How to complete this task
Starting at the line that contains "D3: zener 4.7V", repeat each line exactly through the last line of the listing, and repeat nothing else.

(Beginning of Data to examine)

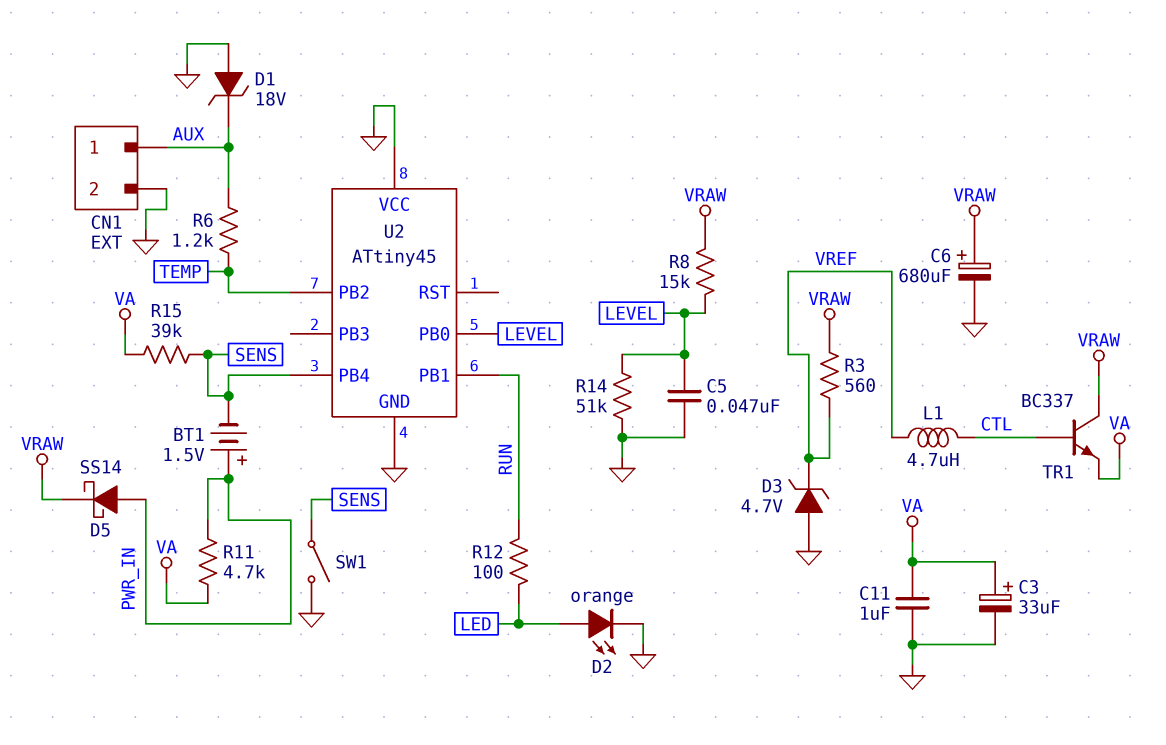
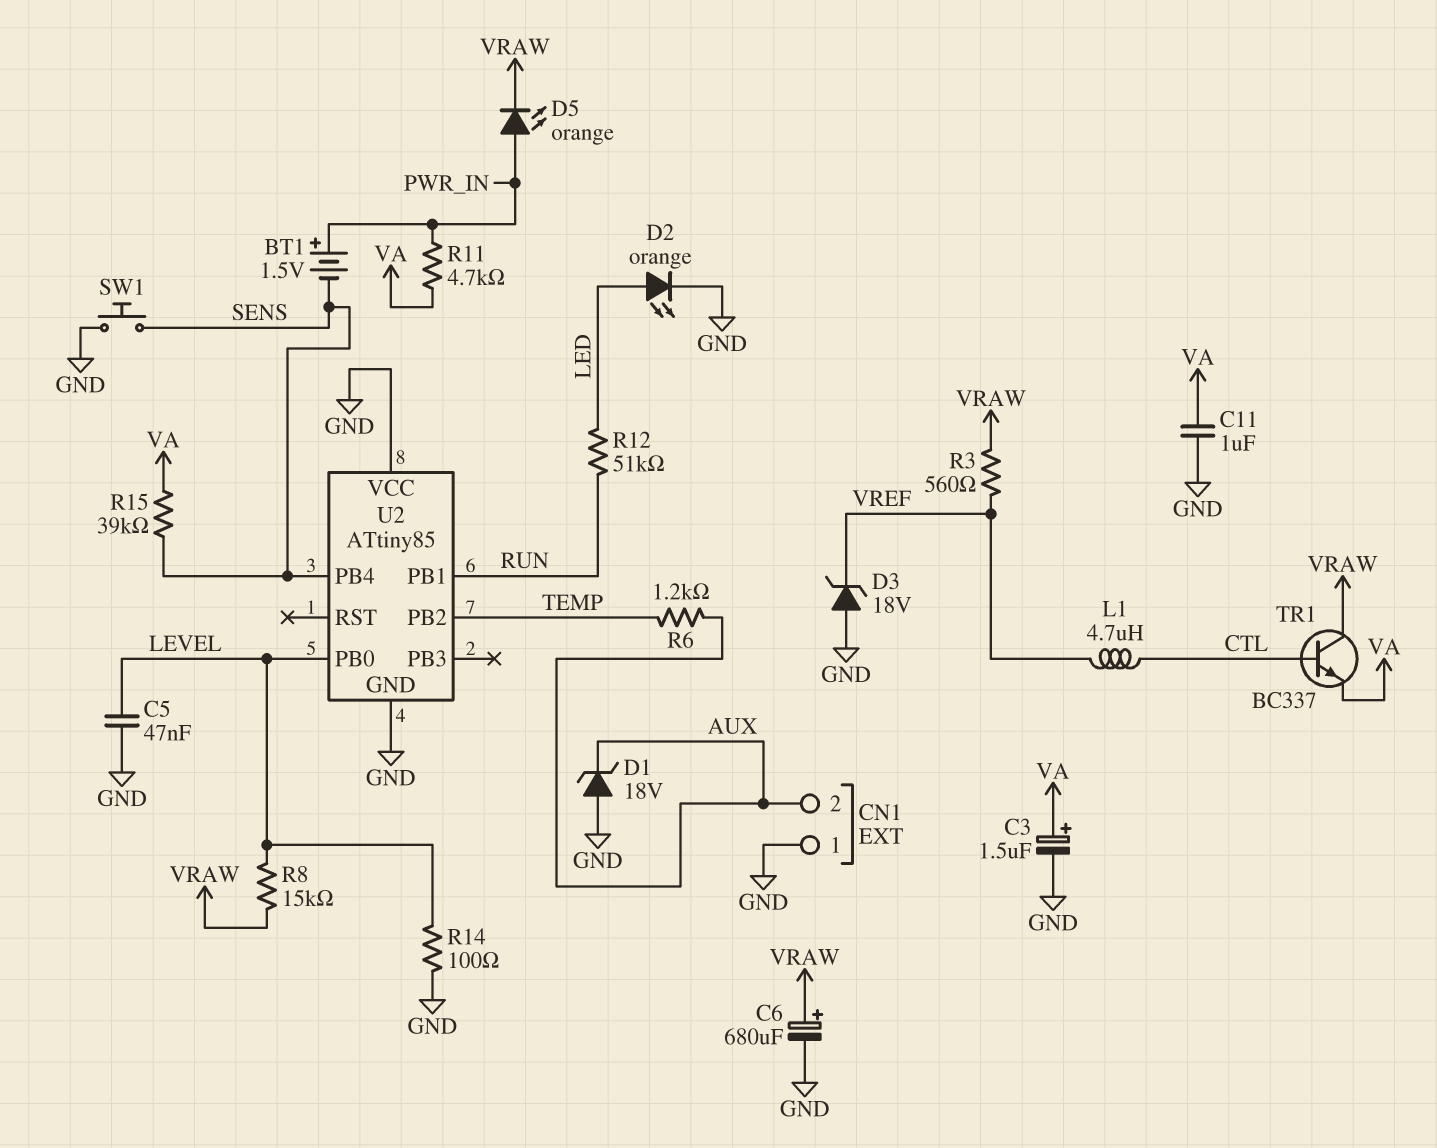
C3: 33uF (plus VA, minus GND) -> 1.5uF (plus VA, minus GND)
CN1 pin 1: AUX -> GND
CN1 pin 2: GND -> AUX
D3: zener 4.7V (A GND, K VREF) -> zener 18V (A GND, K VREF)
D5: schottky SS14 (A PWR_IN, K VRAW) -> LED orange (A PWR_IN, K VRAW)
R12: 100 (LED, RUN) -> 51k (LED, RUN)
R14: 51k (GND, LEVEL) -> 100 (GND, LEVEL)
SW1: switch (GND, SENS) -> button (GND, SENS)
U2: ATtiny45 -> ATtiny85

(End of Data to examine)

Answer for this exercise
D3: zener 4.7V (A GND, K VREF) -> zener 18V (A GND, K VREF)
D5: schottky SS14 (A PWR_IN, K VRAW) -> LED orange (A PWR_IN, K VRAW)
R12: 100 (LED, RUN) -> 51k (LED, RUN)
R14: 51k (GND, LEVEL) -> 100 (GND, LEVEL)
SW1: switch (GND, SENS) -> button (GND, SENS)
U2: ATtiny45 -> ATtiny85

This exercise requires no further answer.